DATASET CONTENT Start Marker
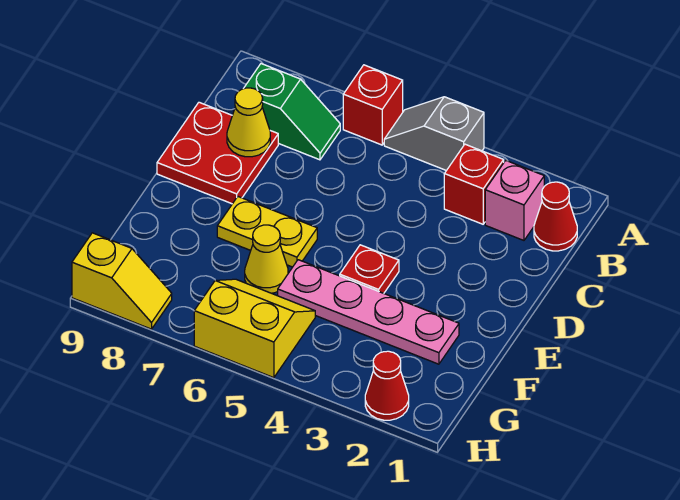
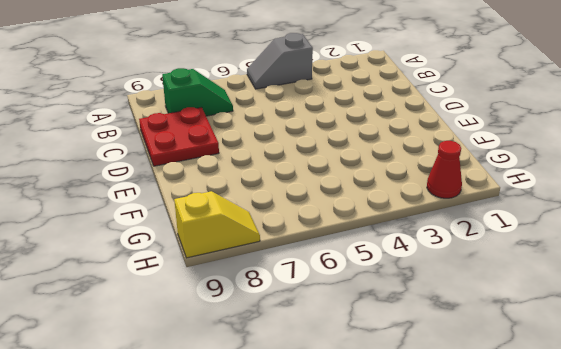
none -> red brick A6 level 1
none -> red cone B1 level 1
none -> pink brick B2 level 1

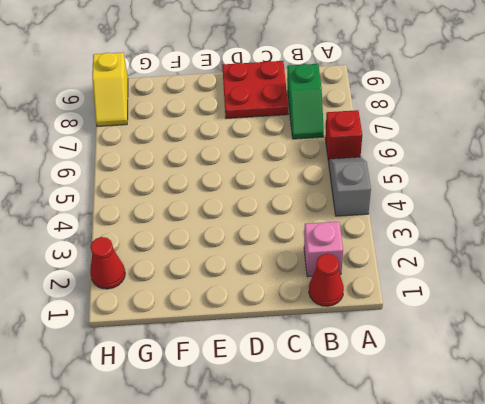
none -> red brick B3 level 1
none -> red plate E4 level 1
none -> yellow plate E6:E7 level 1

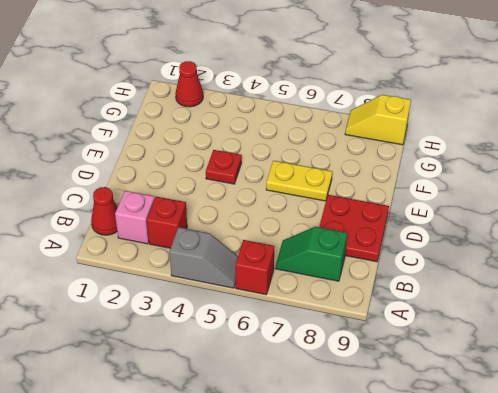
none -> pink plate F2:F5 level 1
none -> yellow cone F6 level 1
none -> yellow slope G5:H6 level 1 top H

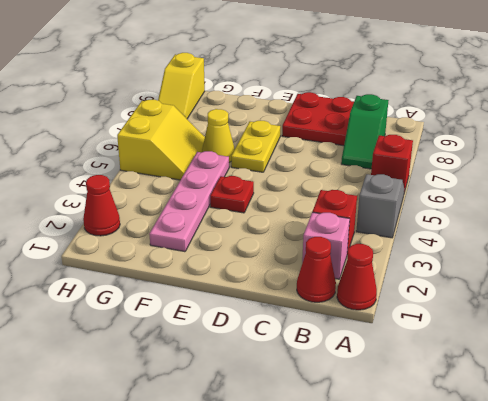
red cone A1 level 1 -> none
none -> yellow cone C8 level 2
DATASET CONTENT End Marker
▶ INSTRUCTIONS TO FOLLOW
Leave out each picture and extract the lines from the one containing "none -> yellow slope G5:H6 level 1 top H" through the end of the records above, inclusive, exactly as they stand.

▶ RESULT
none -> yellow slope G5:H6 level 1 top H

red cone A1 level 1 -> none
none -> yellow cone C8 level 2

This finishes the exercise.